Extracted material:
┄┄┄┄┄┄┄┄┄┄┄┄┄┄┄┄┄┄┄┄

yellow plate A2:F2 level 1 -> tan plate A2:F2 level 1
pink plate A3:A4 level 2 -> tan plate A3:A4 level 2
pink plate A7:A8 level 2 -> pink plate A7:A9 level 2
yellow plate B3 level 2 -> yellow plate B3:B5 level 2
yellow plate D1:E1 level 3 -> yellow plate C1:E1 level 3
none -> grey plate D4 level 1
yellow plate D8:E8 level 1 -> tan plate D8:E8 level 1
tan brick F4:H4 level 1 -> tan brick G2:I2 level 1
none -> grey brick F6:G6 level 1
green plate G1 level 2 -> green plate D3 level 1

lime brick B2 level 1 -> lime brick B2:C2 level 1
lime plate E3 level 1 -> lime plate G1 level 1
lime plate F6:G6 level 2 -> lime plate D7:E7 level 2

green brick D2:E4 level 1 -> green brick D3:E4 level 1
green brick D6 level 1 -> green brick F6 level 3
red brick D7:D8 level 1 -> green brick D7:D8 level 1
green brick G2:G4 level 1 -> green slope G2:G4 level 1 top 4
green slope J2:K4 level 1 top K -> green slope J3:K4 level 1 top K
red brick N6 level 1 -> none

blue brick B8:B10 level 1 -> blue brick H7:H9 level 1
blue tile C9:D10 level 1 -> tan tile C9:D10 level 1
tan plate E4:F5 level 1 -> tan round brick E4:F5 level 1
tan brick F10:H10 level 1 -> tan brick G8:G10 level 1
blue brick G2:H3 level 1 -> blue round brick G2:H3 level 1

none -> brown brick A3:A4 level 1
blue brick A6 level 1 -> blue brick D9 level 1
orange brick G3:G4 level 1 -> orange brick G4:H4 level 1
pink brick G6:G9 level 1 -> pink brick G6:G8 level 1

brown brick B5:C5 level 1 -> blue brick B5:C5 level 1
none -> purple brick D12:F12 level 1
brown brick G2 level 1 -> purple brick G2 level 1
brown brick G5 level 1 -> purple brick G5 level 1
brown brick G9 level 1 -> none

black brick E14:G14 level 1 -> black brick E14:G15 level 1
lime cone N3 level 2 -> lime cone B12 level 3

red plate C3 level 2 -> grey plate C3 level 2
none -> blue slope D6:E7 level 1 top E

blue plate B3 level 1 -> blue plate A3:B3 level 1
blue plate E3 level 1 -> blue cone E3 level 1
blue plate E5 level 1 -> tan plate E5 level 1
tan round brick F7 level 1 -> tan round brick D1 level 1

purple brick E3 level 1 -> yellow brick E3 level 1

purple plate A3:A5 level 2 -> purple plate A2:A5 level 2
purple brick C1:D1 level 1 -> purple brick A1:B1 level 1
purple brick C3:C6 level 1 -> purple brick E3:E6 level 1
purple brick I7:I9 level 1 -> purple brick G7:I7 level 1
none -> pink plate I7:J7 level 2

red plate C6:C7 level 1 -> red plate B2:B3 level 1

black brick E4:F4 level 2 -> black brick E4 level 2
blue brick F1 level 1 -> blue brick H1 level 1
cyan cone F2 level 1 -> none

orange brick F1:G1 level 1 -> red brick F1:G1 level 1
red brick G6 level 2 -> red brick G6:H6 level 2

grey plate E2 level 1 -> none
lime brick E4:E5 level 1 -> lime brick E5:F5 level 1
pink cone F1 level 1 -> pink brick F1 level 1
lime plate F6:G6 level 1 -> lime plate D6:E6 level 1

┄┄┄┄┄┄┄┄┄┄┄┄┄┄┄┄┄┄┄┄

Prompt:
From the records above, reproduce exactly the lines from the one with "red brick D7:D8" to the one with "blue brick F1", both included, and no others.

Response area:
red brick D7:D8 level 1 -> green brick D7:D8 level 1
green brick G2:G4 level 1 -> green slope G2:G4 level 1 top 4
green slope J2:K4 level 1 top K -> green slope J3:K4 level 1 top K
red brick N6 level 1 -> none

blue brick B8:B10 level 1 -> blue brick H7:H9 level 1
blue tile C9:D10 level 1 -> tan tile C9:D10 level 1
tan plate E4:F5 level 1 -> tan round brick E4:F5 level 1
tan brick F10:H10 level 1 -> tan brick G8:G10 level 1
blue brick G2:H3 level 1 -> blue round brick G2:H3 level 1

none -> brown brick A3:A4 level 1
blue brick A6 level 1 -> blue brick D9 level 1
orange brick G3:G4 level 1 -> orange brick G4:H4 level 1
pink brick G6:G9 level 1 -> pink brick G6:G8 level 1

brown brick B5:C5 level 1 -> blue brick B5:C5 level 1
none -> purple brick D12:F12 level 1
brown brick G2 level 1 -> purple brick G2 level 1
brown brick G5 level 1 -> purple brick G5 level 1
brown brick G9 level 1 -> none

black brick E14:G14 level 1 -> black brick E14:G15 level 1
lime cone N3 level 2 -> lime cone B12 level 3

red plate C3 level 2 -> grey plate C3 level 2
none -> blue slope D6:E7 level 1 top E

blue plate B3 level 1 -> blue plate A3:B3 level 1
blue plate E3 level 1 -> blue cone E3 level 1
blue plate E5 level 1 -> tan plate E5 level 1
tan round brick F7 level 1 -> tan round brick D1 level 1

purple brick E3 level 1 -> yellow brick E3 level 1

purple plate A3:A5 level 2 -> purple plate A2:A5 level 2
purple brick C1:D1 level 1 -> purple brick A1:B1 level 1
purple brick C3:C6 level 1 -> purple brick E3:E6 level 1
purple brick I7:I9 level 1 -> purple brick G7:I7 level 1
none -> pink plate I7:J7 level 2

red plate C6:C7 level 1 -> red plate B2:B3 level 1

black brick E4:F4 level 2 -> black brick E4 level 2
blue brick F1 level 1 -> blue brick H1 level 1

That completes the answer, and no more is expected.